▶ **Exercise**:
When you retype the records that follow, keep each word as it is and drop any pictures.

▶ **Given data**:
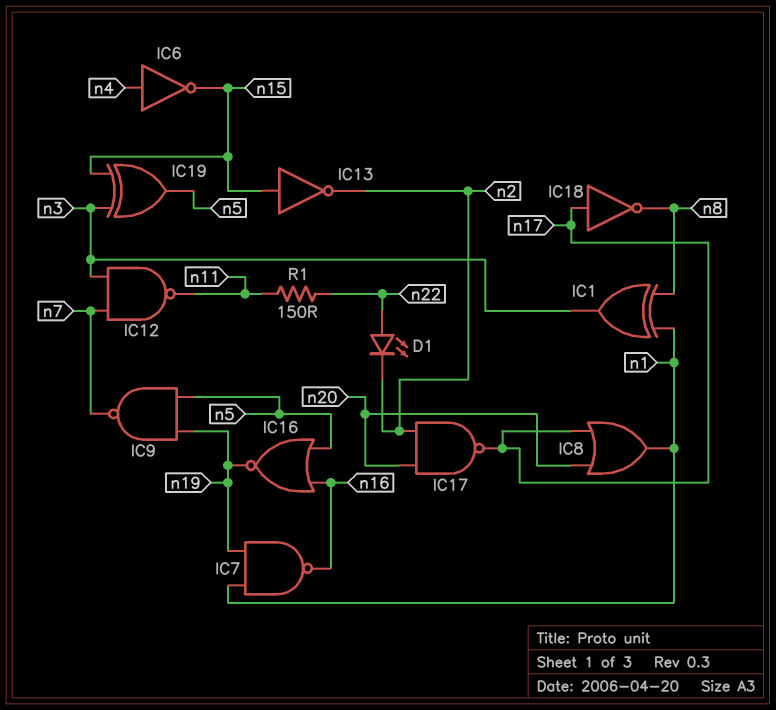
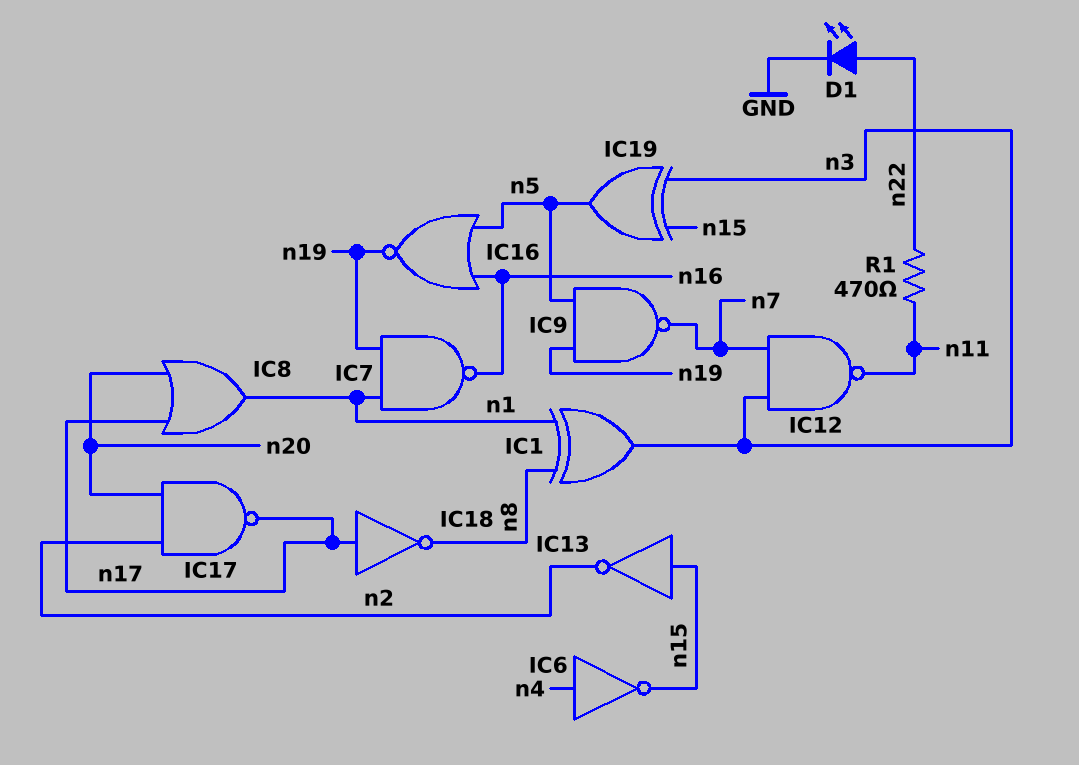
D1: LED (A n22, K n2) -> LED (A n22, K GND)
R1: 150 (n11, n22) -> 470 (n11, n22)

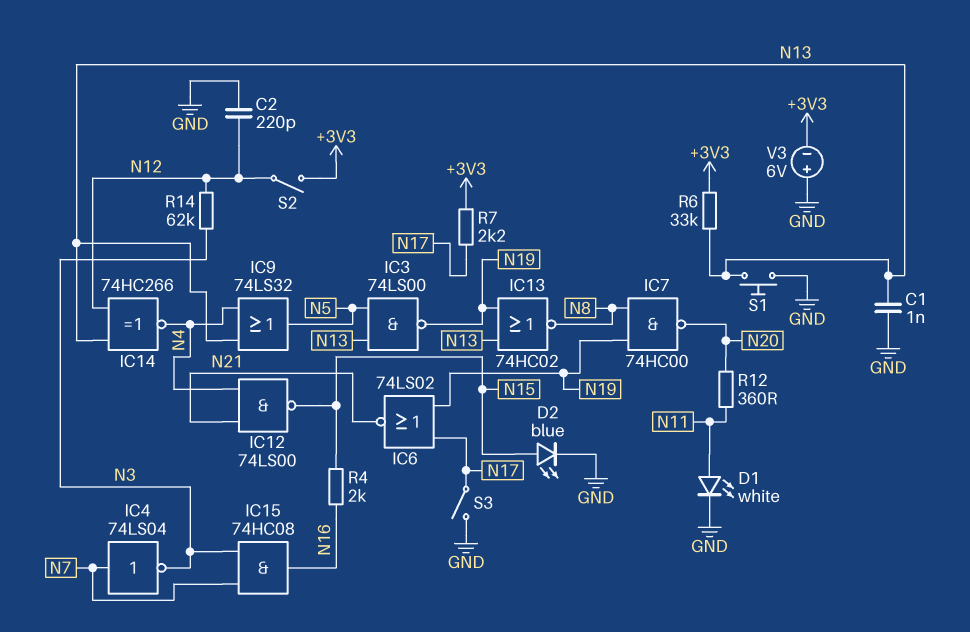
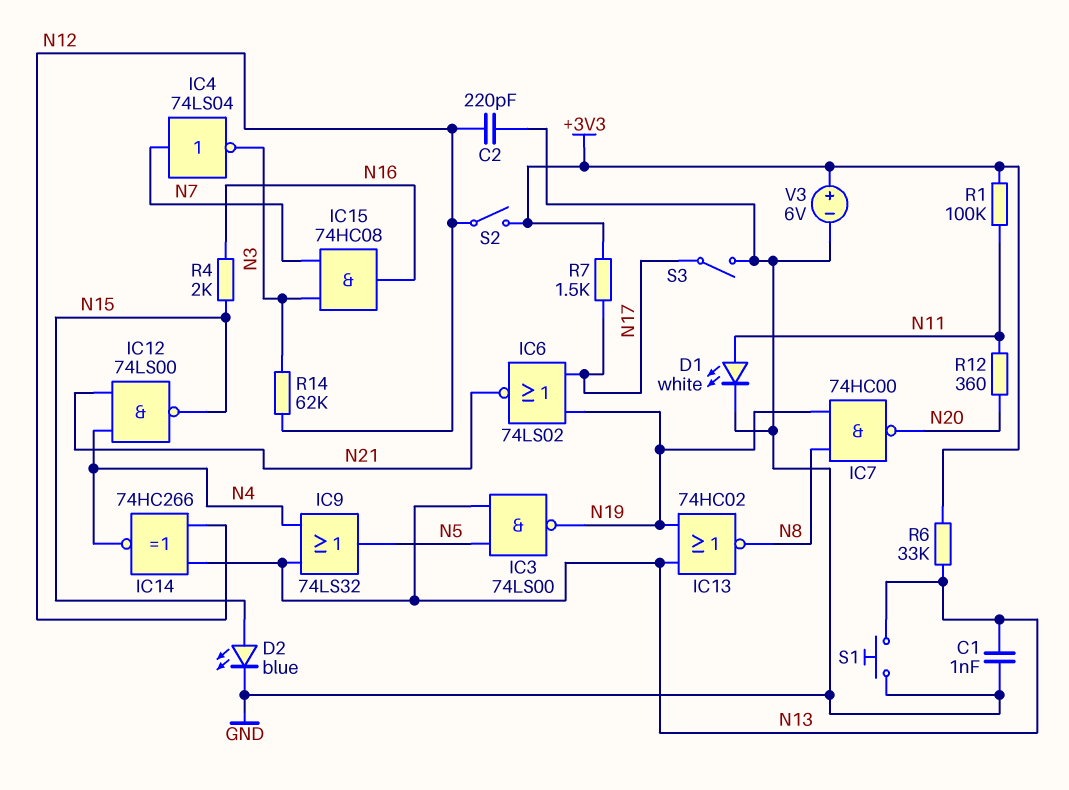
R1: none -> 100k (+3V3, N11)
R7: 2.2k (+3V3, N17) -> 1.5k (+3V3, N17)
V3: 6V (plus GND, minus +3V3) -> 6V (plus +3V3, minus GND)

▶ **Answer space**:
D1: LED (A n22, K n2) -> LED (A n22, K GND)
R1: 150 (n11, n22) -> 470 (n11, n22)

R1: none -> 100k (+3V3, N11)
R7: 2.2k (+3V3, N17) -> 1.5k (+3V3, N17)
V3: 6V (plus GND, minus +3V3) -> 6V (plus +3V3, minus GND)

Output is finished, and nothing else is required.